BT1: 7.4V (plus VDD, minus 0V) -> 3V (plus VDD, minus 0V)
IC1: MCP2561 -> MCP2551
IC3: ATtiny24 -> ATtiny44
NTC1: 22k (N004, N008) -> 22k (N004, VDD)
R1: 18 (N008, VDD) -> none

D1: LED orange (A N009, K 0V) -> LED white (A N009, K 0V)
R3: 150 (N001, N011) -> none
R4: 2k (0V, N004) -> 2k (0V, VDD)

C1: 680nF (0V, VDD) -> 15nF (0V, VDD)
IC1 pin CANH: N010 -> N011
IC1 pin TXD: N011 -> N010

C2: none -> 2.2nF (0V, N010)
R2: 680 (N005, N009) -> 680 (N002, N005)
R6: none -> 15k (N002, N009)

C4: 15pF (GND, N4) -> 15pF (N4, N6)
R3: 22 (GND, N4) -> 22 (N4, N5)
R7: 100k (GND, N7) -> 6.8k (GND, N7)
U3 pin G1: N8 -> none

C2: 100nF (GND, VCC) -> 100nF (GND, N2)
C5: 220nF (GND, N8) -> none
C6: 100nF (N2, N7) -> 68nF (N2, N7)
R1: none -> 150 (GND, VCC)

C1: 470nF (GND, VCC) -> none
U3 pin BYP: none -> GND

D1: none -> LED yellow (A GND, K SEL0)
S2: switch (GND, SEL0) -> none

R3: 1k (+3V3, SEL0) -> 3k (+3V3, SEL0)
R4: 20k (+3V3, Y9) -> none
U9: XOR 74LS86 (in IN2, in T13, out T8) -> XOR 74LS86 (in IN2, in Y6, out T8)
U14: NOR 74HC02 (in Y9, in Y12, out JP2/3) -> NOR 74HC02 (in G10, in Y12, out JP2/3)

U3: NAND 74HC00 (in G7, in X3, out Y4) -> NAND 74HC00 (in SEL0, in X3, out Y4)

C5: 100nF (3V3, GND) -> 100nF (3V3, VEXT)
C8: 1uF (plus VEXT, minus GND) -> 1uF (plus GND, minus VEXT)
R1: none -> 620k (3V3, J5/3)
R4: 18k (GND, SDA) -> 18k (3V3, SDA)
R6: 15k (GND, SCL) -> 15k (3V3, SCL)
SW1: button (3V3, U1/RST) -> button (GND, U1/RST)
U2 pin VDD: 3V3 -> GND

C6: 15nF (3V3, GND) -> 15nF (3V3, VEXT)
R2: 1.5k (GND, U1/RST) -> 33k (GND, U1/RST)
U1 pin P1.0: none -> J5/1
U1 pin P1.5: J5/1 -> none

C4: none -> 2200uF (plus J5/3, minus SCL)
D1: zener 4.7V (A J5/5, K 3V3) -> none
▬▬▬▬▬▬
* Your task:
Once you have found every line above holding the word "minus", copy those lines.

* Answer space:
BT1: 7.4V (plus VDD, minus 0V) -> 3V (plus VDD, minus 0V)
C8: 1uF (plus VEXT, minus GND) -> 1uF (plus GND, minus VEXT)
C4: none -> 2200uF (plus J5/3, minus SCL)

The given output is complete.